[Saved entries]
§ §

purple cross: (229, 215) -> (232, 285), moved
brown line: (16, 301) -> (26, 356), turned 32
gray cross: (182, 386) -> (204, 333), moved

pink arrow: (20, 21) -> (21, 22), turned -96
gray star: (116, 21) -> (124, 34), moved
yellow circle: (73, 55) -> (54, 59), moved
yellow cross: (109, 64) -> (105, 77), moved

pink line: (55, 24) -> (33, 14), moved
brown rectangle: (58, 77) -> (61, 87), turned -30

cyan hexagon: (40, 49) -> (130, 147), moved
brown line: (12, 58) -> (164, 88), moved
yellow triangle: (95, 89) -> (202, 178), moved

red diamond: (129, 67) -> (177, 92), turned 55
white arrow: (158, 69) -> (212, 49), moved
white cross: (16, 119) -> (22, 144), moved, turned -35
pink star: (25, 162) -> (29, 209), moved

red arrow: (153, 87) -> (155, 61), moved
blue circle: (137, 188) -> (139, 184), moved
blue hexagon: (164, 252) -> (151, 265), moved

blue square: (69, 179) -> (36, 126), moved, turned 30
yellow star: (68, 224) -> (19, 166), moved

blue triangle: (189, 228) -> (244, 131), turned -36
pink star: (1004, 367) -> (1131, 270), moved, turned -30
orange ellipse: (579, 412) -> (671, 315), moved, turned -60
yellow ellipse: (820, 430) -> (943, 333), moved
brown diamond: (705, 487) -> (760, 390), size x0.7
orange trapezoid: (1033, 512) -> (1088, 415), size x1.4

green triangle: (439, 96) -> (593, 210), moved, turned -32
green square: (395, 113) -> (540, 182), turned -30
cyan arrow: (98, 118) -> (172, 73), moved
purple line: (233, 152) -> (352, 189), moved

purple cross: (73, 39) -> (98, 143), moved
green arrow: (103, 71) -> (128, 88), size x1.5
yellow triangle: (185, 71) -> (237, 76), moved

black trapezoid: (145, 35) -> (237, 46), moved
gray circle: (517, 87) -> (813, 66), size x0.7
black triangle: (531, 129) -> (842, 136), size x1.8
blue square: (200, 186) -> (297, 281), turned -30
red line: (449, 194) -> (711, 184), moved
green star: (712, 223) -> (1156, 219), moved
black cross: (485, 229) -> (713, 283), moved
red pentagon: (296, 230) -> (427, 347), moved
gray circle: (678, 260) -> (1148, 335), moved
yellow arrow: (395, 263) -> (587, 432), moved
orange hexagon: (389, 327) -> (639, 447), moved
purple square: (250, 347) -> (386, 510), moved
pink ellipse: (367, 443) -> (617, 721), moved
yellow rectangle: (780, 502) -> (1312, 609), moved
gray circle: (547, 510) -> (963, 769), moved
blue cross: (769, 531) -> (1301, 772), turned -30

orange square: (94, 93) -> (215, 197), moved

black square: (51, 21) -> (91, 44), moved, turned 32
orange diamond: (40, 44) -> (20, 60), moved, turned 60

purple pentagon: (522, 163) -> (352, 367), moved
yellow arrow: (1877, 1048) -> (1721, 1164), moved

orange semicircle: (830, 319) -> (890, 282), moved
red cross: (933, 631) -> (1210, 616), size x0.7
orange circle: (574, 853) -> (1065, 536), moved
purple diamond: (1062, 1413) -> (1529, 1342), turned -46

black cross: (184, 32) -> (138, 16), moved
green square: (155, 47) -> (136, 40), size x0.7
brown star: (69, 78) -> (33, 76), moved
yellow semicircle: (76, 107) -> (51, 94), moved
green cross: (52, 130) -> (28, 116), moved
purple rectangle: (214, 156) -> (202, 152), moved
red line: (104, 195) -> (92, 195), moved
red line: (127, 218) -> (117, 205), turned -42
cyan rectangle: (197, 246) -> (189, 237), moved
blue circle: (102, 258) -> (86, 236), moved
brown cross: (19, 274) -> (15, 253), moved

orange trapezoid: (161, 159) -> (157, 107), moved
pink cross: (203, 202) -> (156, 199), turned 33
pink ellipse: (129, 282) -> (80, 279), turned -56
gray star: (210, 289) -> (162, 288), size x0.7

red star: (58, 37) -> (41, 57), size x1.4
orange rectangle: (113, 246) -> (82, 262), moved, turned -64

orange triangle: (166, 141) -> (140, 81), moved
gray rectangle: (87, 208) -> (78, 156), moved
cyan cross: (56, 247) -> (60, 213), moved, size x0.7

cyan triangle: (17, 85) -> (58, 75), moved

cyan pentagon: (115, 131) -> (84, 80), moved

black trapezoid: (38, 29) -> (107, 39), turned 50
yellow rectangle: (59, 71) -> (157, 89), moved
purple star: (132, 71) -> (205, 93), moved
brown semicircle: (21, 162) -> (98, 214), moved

§ §

> **WHAT NEEDS TO BE DONE**
Repeat the data in its entirety, character for character.

> **PROBLEM SOLUTION**
purple cross: (229, 215) -> (232, 285), moved
brown line: (16, 301) -> (26, 356), turned 32
gray cross: (182, 386) -> (204, 333), moved

pink arrow: (20, 21) -> (21, 22), turned -96
gray star: (116, 21) -> (124, 34), moved
yellow circle: (73, 55) -> (54, 59), moved
yellow cross: (109, 64) -> (105, 77), moved

pink line: (55, 24) -> (33, 14), moved
brown rectangle: (58, 77) -> (61, 87), turned -30

cyan hexagon: (40, 49) -> (130, 147), moved
brown line: (12, 58) -> (164, 88), moved
yellow triangle: (95, 89) -> (202, 178), moved

red diamond: (129, 67) -> (177, 92), turned 55
white arrow: (158, 69) -> (212, 49), moved
white cross: (16, 119) -> (22, 144), moved, turned -35
pink star: (25, 162) -> (29, 209), moved

red arrow: (153, 87) -> (155, 61), moved
blue circle: (137, 188) -> (139, 184), moved
blue hexagon: (164, 252) -> (151, 265), moved

blue square: (69, 179) -> (36, 126), moved, turned 30
yellow star: (68, 224) -> (19, 166), moved

blue triangle: (189, 228) -> (244, 131), turned -36
pink star: (1004, 367) -> (1131, 270), moved, turned -30
orange ellipse: (579, 412) -> (671, 315), moved, turned -60
yellow ellipse: (820, 430) -> (943, 333), moved
brown diamond: (705, 487) -> (760, 390), size x0.7
orange trapezoid: (1033, 512) -> (1088, 415), size x1.4

green triangle: (439, 96) -> (593, 210), moved, turned -32
green square: (395, 113) -> (540, 182), turned -30
cyan arrow: (98, 118) -> (172, 73), moved
purple line: (233, 152) -> (352, 189), moved

purple cross: (73, 39) -> (98, 143), moved
green arrow: (103, 71) -> (128, 88), size x1.5
yellow triangle: (185, 71) -> (237, 76), moved

black trapezoid: (145, 35) -> (237, 46), moved
gray circle: (517, 87) -> (813, 66), size x0.7
black triangle: (531, 129) -> (842, 136), size x1.8
blue square: (200, 186) -> (297, 281), turned -30
red line: (449, 194) -> (711, 184), moved
green star: (712, 223) -> (1156, 219), moved
black cross: (485, 229) -> (713, 283), moved
red pentagon: (296, 230) -> (427, 347), moved
gray circle: (678, 260) -> (1148, 335), moved
yellow arrow: (395, 263) -> (587, 432), moved
orange hexagon: (389, 327) -> (639, 447), moved
purple square: (250, 347) -> (386, 510), moved
pink ellipse: (367, 443) -> (617, 721), moved
yellow rectangle: (780, 502) -> (1312, 609), moved
gray circle: (547, 510) -> (963, 769), moved
blue cross: (769, 531) -> (1301, 772), turned -30

orange square: (94, 93) -> (215, 197), moved

black square: (51, 21) -> (91, 44), moved, turned 32
orange diamond: (40, 44) -> (20, 60), moved, turned 60

purple pentagon: (522, 163) -> (352, 367), moved
yellow arrow: (1877, 1048) -> (1721, 1164), moved

orange semicircle: (830, 319) -> (890, 282), moved
red cross: (933, 631) -> (1210, 616), size x0.7
orange circle: (574, 853) -> (1065, 536), moved
purple diamond: (1062, 1413) -> (1529, 1342), turned -46

black cross: (184, 32) -> (138, 16), moved
green square: (155, 47) -> (136, 40), size x0.7
brown star: (69, 78) -> (33, 76), moved
yellow semicircle: (76, 107) -> (51, 94), moved
green cross: (52, 130) -> (28, 116), moved
purple rectangle: (214, 156) -> (202, 152), moved
red line: (104, 195) -> (92, 195), moved
red line: (127, 218) -> (117, 205), turned -42
cyan rectangle: (197, 246) -> (189, 237), moved
blue circle: (102, 258) -> (86, 236), moved
brown cross: (19, 274) -> (15, 253), moved

orange trapezoid: (161, 159) -> (157, 107), moved
pink cross: (203, 202) -> (156, 199), turned 33
pink ellipse: (129, 282) -> (80, 279), turned -56
gray star: (210, 289) -> (162, 288), size x0.7

red star: (58, 37) -> (41, 57), size x1.4
orange rectangle: (113, 246) -> (82, 262), moved, turned -64

orange triangle: (166, 141) -> (140, 81), moved
gray rectangle: (87, 208) -> (78, 156), moved
cyan cross: (56, 247) -> (60, 213), moved, size x0.7

cyan triangle: (17, 85) -> (58, 75), moved

cyan pentagon: (115, 131) -> (84, 80), moved

black trapezoid: (38, 29) -> (107, 39), turned 50
yellow rectangle: (59, 71) -> (157, 89), moved
purple star: (132, 71) -> (205, 93), moved
brown semicircle: (21, 162) -> (98, 214), moved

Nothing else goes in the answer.